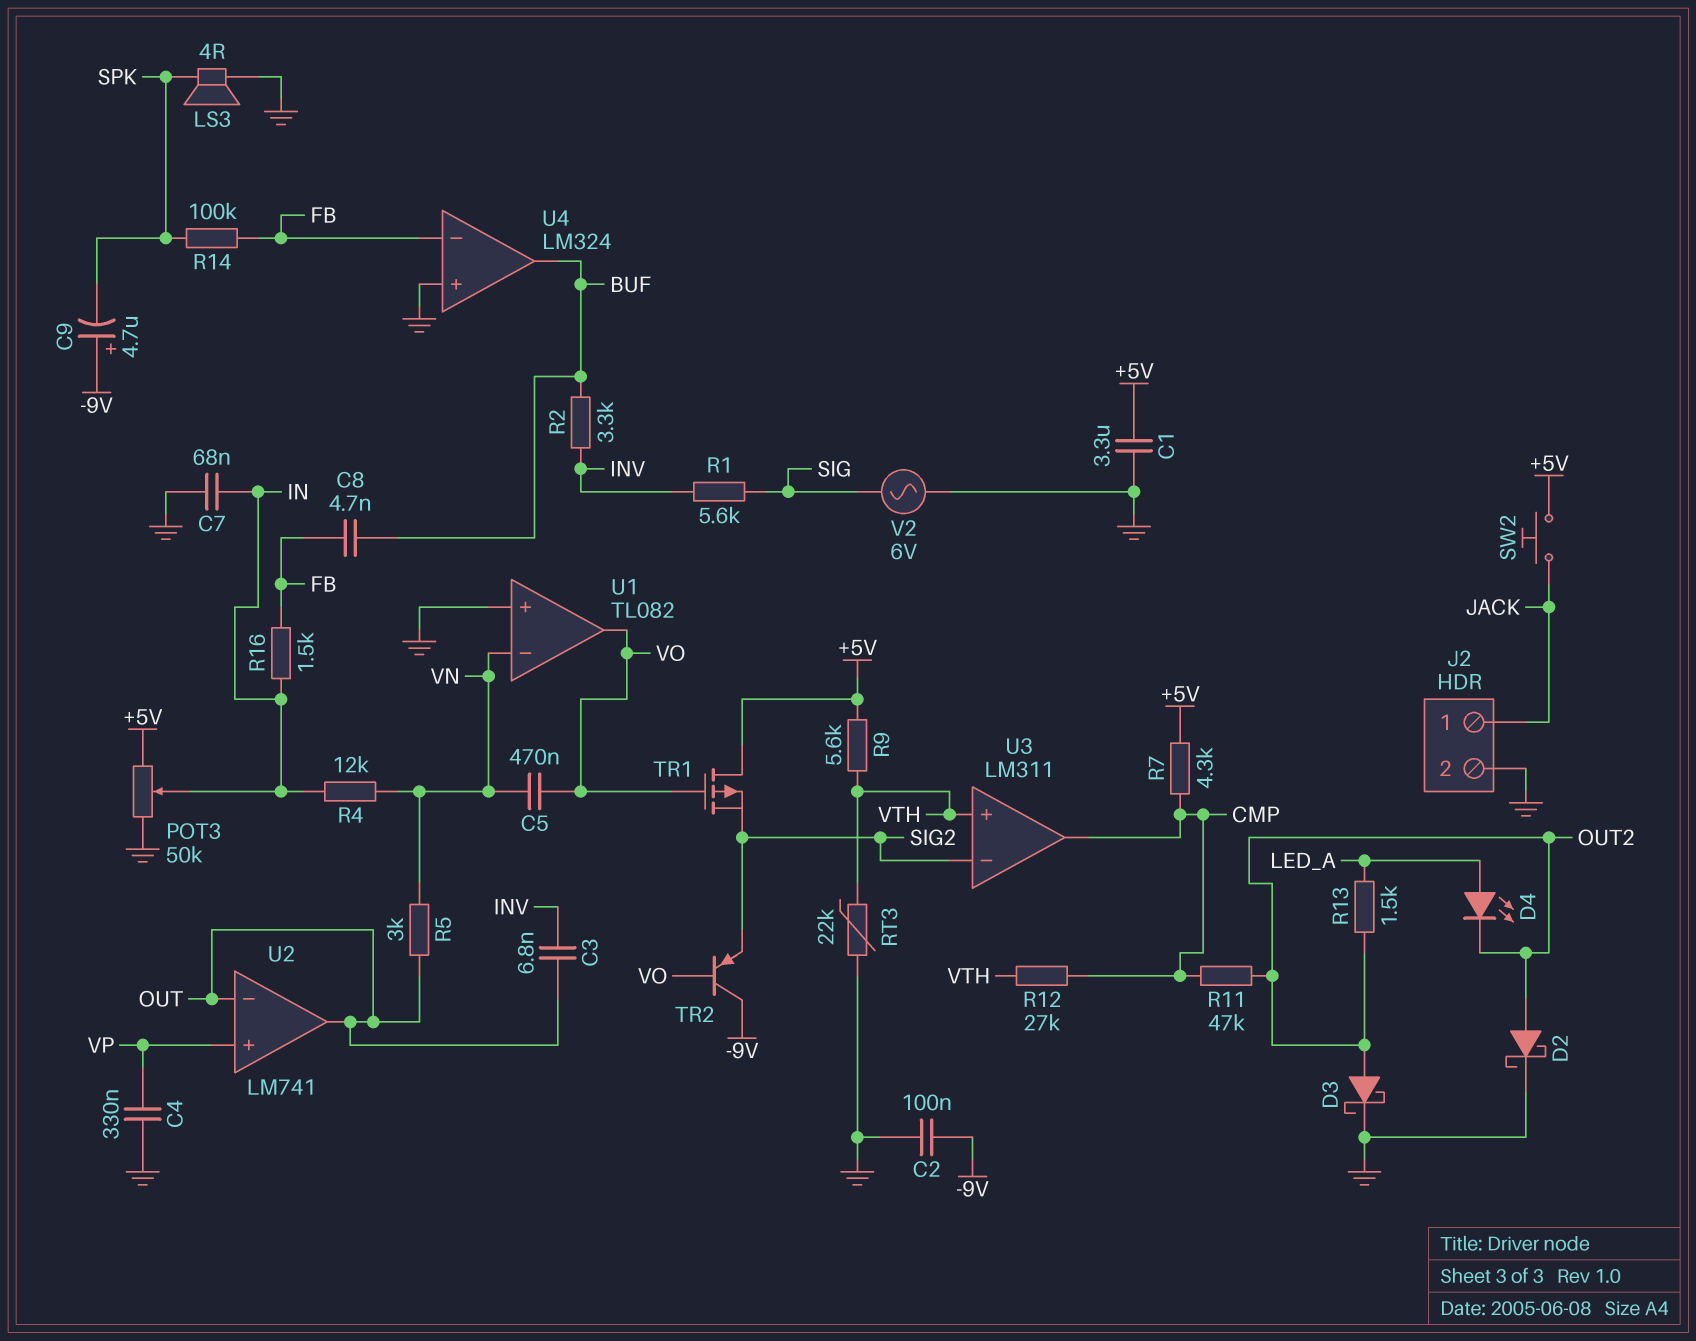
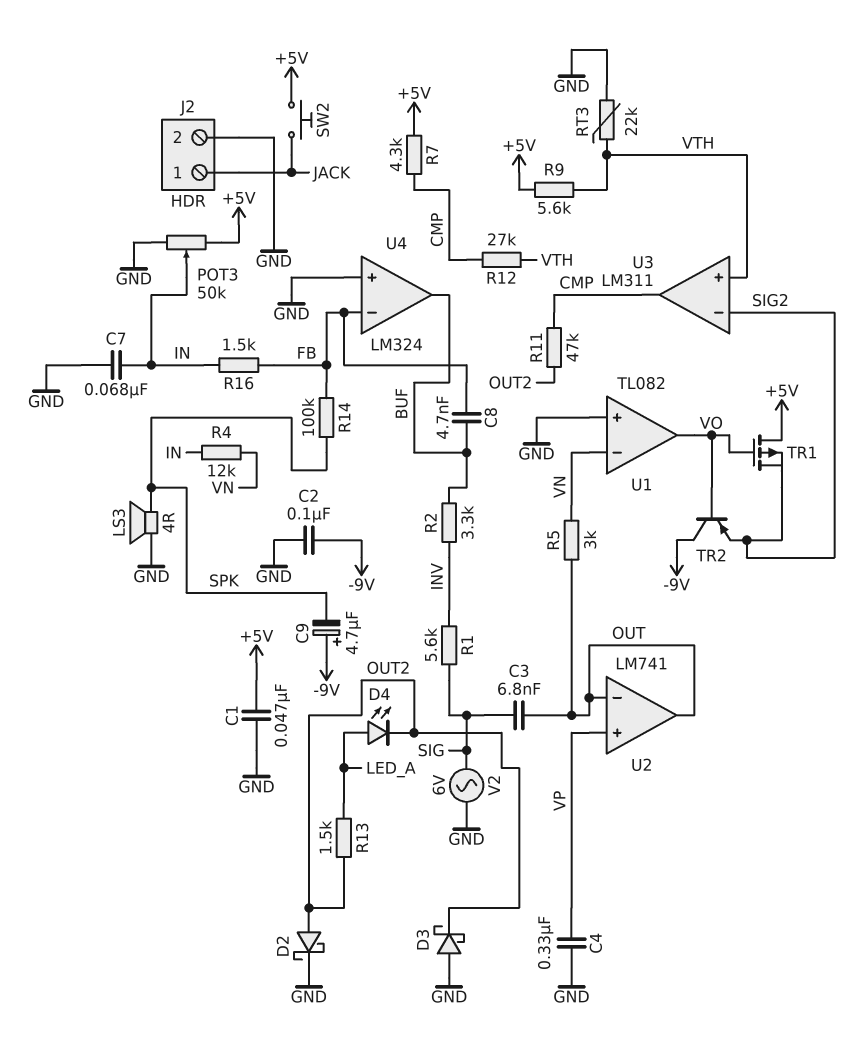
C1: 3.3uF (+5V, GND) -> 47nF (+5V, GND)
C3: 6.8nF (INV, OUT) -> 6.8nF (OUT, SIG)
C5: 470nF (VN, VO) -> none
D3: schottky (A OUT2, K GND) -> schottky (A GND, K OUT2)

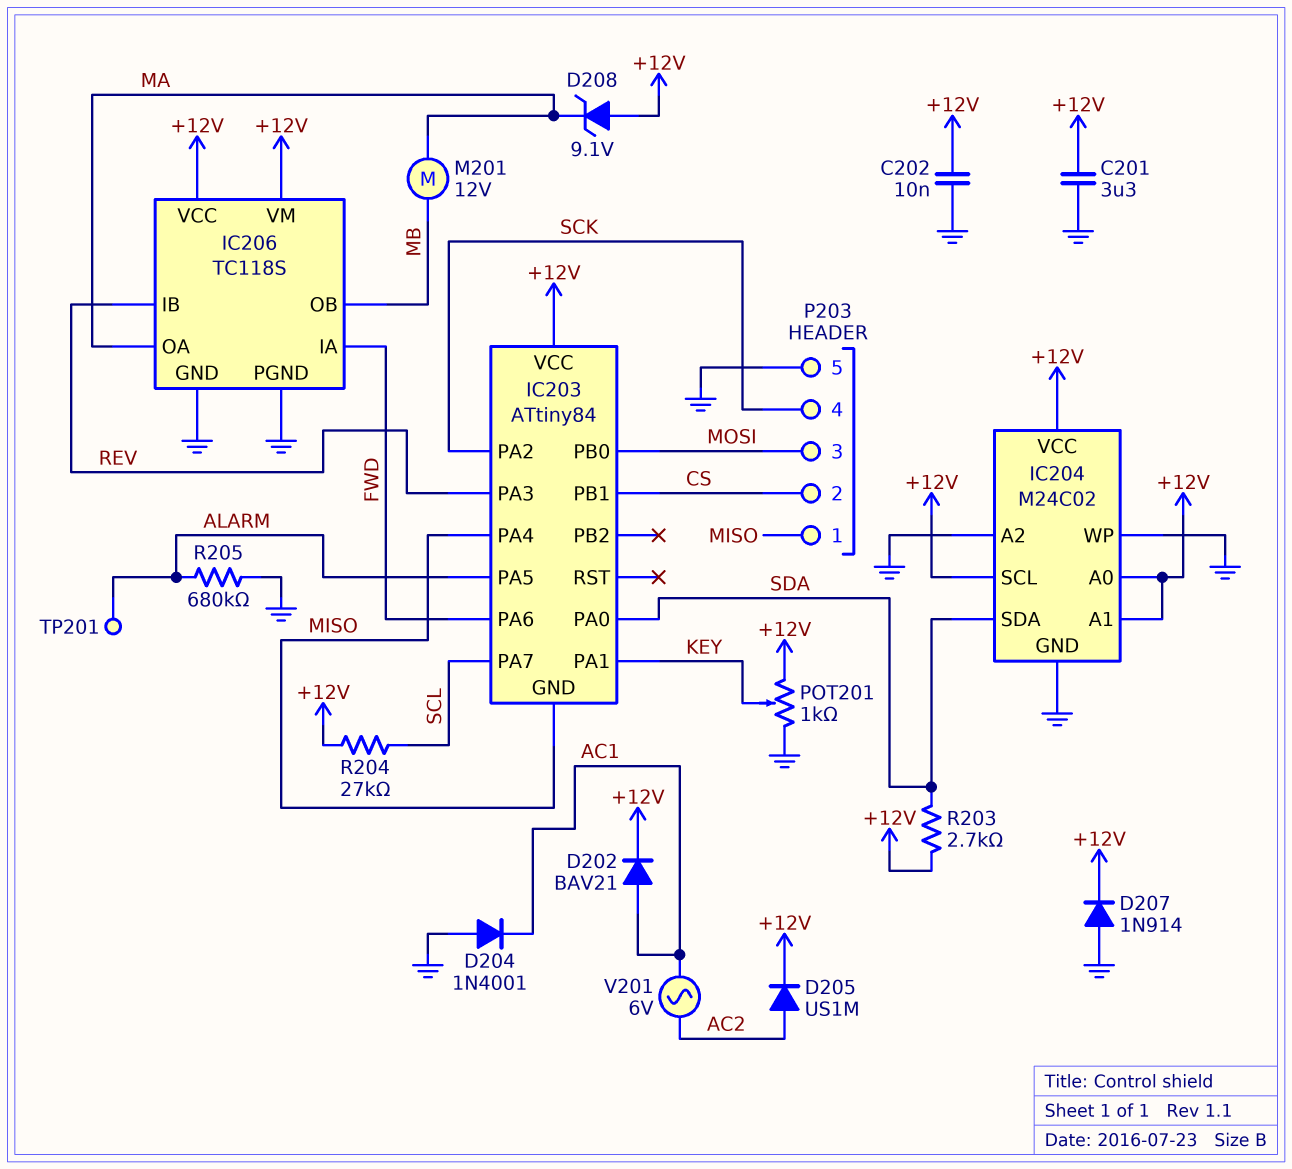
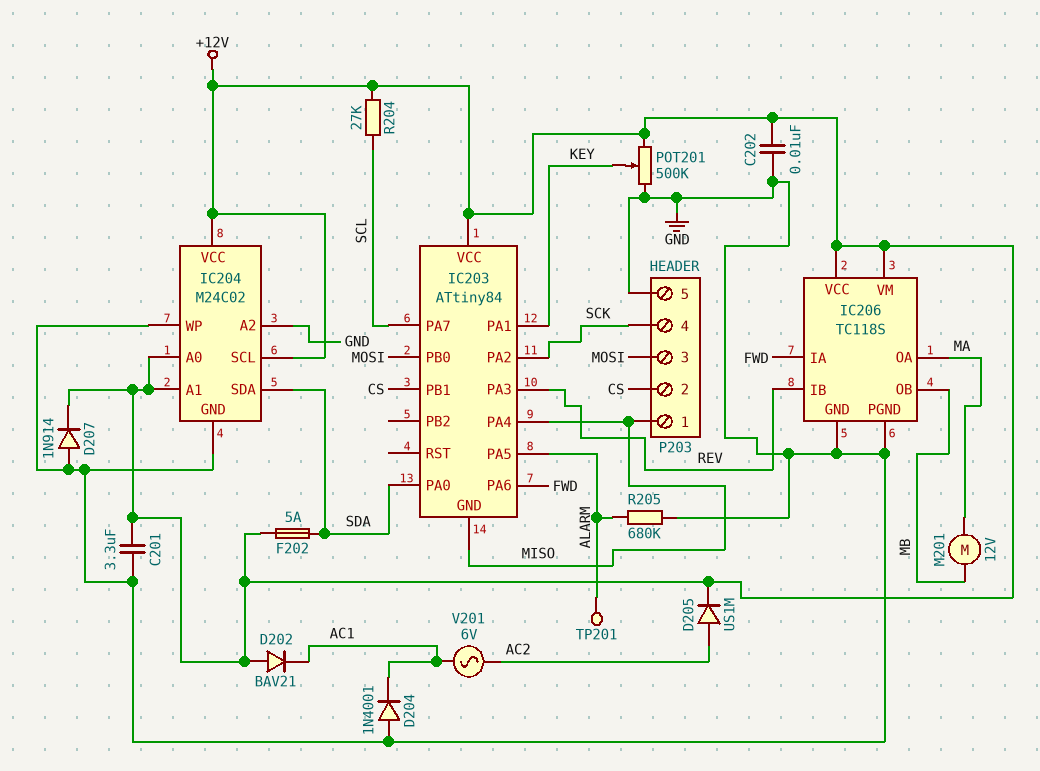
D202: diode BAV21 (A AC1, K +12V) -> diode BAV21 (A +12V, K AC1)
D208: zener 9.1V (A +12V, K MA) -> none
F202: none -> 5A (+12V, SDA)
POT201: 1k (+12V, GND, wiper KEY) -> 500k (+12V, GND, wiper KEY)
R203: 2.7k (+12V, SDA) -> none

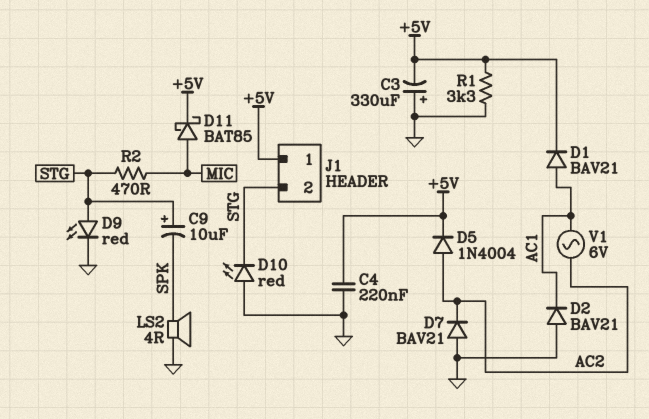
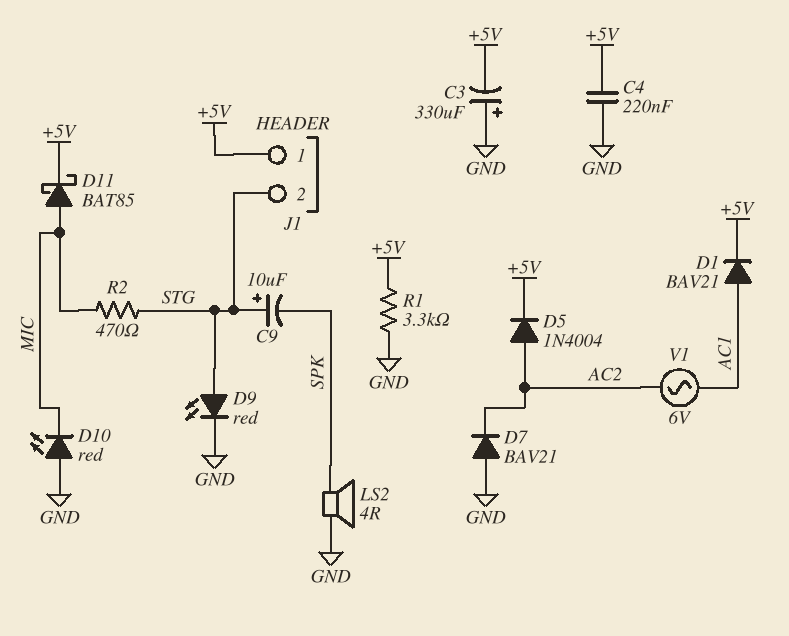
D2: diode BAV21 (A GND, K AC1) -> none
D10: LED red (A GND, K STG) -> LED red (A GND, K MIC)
*****
TRY IT
Would it be possible to print the records above verbatim, pictures omitted?

PROBLEM SOLUTION
C1: 3.3uF (+5V, GND) -> 47nF (+5V, GND)
C3: 6.8nF (INV, OUT) -> 6.8nF (OUT, SIG)
C5: 470nF (VN, VO) -> none
D3: schottky (A OUT2, K GND) -> schottky (A GND, K OUT2)

D202: diode BAV21 (A AC1, K +12V) -> diode BAV21 (A +12V, K AC1)
D208: zener 9.1V (A +12V, K MA) -> none
F202: none -> 5A (+12V, SDA)
POT201: 1k (+12V, GND, wiper KEY) -> 500k (+12V, GND, wiper KEY)
R203: 2.7k (+12V, SDA) -> none

D2: diode BAV21 (A GND, K AC1) -> none
D10: LED red (A GND, K STG) -> LED red (A GND, K MIC)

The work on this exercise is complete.